** Opening Records supplied block **

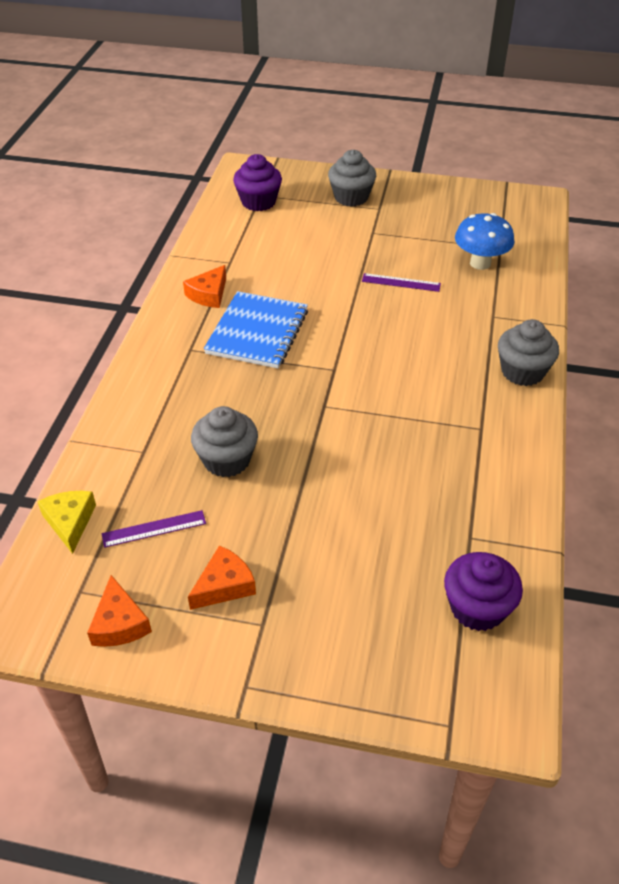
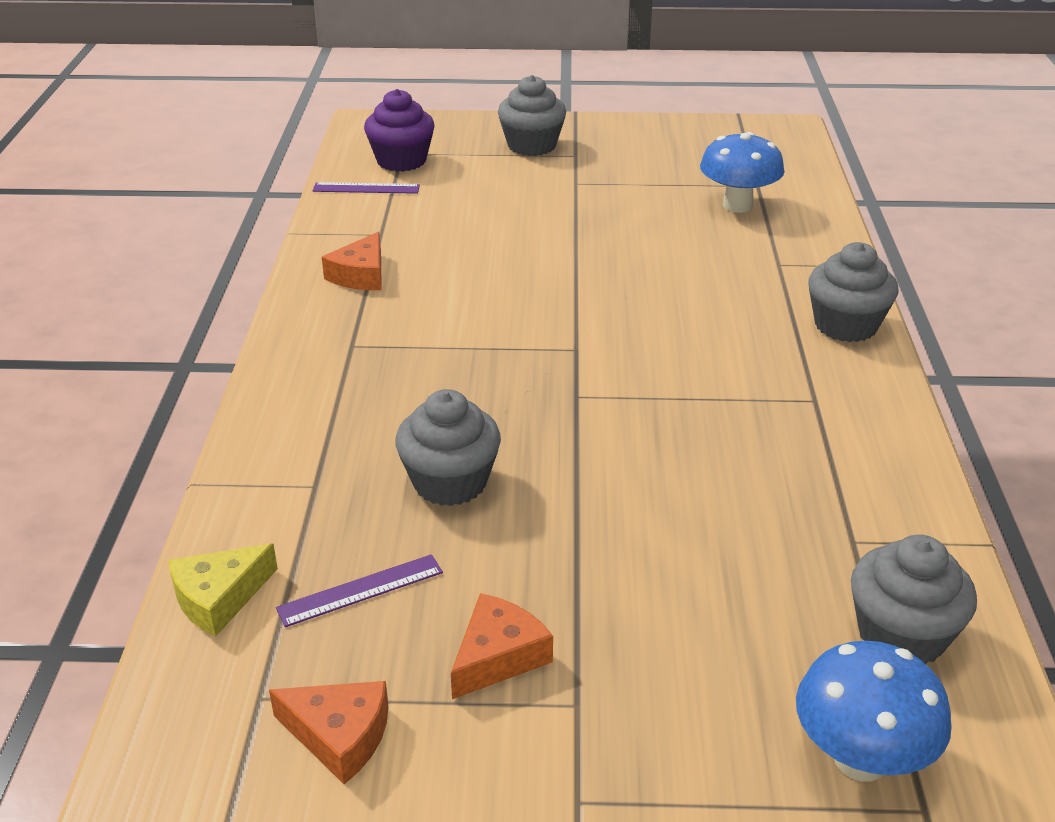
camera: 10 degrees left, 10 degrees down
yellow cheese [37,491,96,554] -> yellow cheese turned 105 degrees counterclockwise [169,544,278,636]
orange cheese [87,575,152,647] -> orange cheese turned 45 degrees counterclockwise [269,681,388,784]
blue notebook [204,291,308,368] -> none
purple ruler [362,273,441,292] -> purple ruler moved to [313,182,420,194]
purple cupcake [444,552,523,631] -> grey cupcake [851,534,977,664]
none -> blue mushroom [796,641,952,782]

** Closing Records supplied block **

▸ Activity
Copy, without any change, the run of lines from the one with "blue notebook [204,291,308,368] -> none" through the end of the entries above.

▸ Result for this task
blue notebook [204,291,308,368] -> none
purple ruler [362,273,441,292] -> purple ruler moved to [313,182,420,194]
purple cupcake [444,552,523,631] -> grey cupcake [851,534,977,664]
none -> blue mushroom [796,641,952,782]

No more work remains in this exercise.